Assignment = Where the string "purple" appears in a line of the data, show that line.

#####

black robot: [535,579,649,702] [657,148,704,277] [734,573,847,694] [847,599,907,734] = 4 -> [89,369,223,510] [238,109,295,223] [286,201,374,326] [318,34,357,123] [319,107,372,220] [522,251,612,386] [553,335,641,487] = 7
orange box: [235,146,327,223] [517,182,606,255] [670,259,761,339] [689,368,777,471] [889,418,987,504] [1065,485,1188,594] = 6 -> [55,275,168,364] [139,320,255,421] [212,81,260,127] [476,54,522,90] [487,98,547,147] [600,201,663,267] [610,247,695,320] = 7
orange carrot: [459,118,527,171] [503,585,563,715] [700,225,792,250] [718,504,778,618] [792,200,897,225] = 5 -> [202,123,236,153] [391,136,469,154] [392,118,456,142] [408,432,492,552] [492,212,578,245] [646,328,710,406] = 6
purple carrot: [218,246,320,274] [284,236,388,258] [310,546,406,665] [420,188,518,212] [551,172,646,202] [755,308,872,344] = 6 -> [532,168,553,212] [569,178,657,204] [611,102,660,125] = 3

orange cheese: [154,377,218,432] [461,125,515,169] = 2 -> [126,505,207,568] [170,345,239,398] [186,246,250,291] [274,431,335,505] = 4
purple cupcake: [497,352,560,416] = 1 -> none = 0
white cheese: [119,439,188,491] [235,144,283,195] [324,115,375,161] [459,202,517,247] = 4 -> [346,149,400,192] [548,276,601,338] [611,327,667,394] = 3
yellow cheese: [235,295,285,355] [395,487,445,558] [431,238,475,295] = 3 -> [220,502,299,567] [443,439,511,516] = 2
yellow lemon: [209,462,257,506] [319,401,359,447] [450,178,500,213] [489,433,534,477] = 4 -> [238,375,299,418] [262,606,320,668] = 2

#####

Answer for the task =
purple carrot: [218,246,320,274] [284,236,388,258] [310,546,406,665] [420,188,518,212] [551,172,646,202] [755,308,872,344] = 6 -> [532,168,553,212] [569,178,657,204] [611,102,660,125] = 3
purple cupcake: [497,352,560,416] = 1 -> none = 0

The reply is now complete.